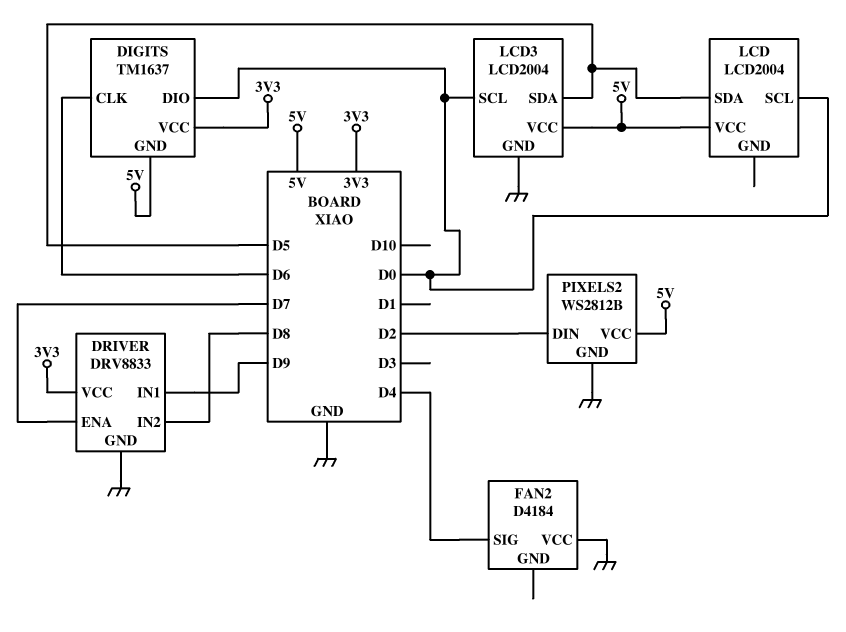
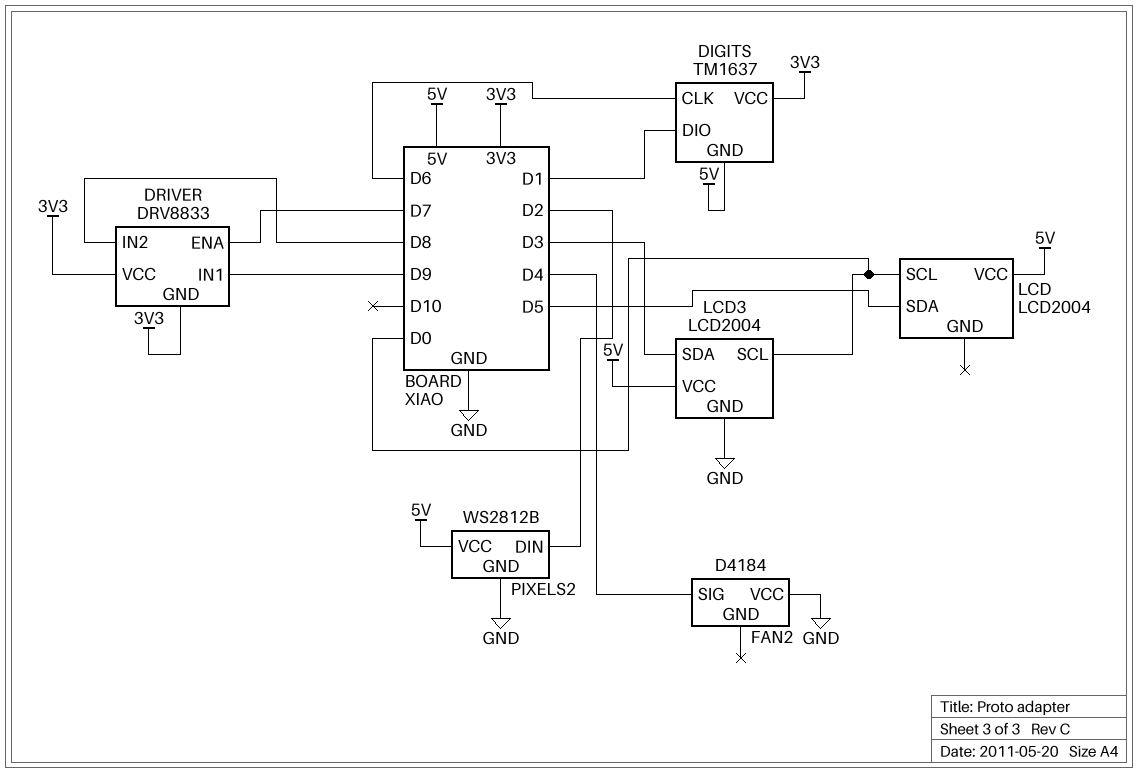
DIGITS pin DIO: D0 -> D1
DRIVER pin GND: GND -> 3V3
LCD3 pin SDA: D5 -> D3

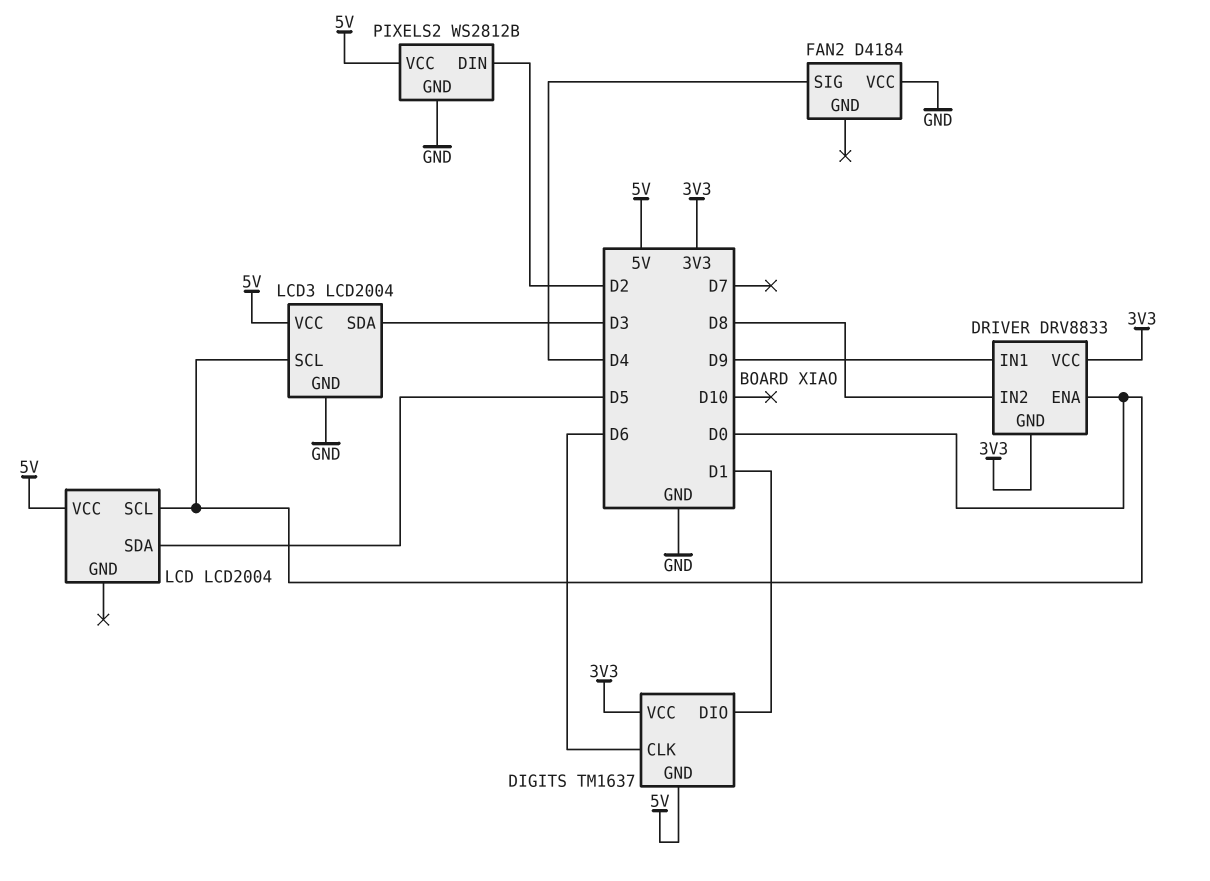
DRIVER pin ENA: D7 -> D0

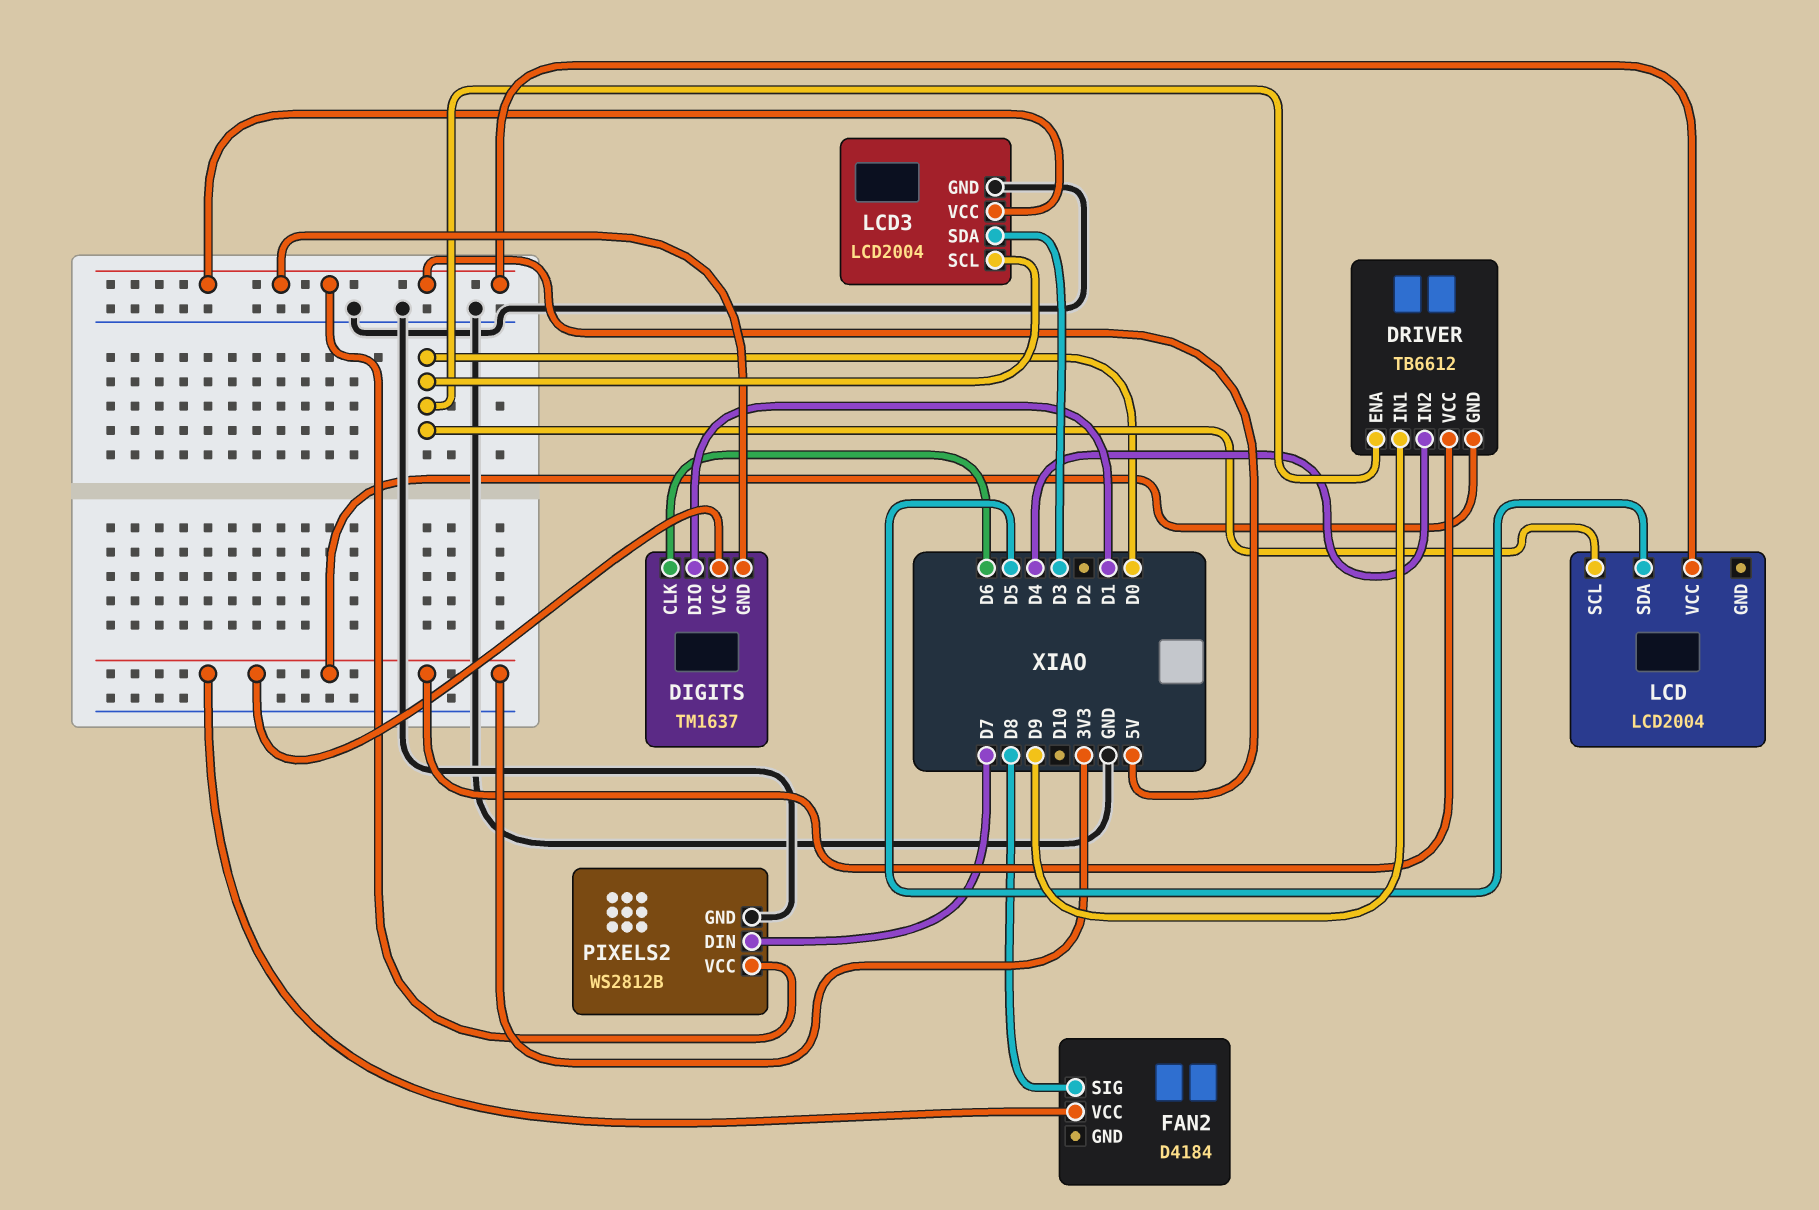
DRIVER: DRV8833 -> TB6612
DRIVER pin IN2: D8 -> D4
FAN2 pin SIG: D4 -> D8
FAN2 pin VCC: GND -> 3V3
PIXELS2 pin DIN: D2 -> D7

━━━━━━━━━━

The lines from the one with "DRIVER pin IN2: D8 -> D4" through the end of the data above are to be set down exactly, with both boundary lines included and no other lines.

DRIVER pin IN2: D8 -> D4
FAN2 pin SIG: D4 -> D8
FAN2 pin VCC: GND -> 3V3
PIXELS2 pin DIN: D2 -> D7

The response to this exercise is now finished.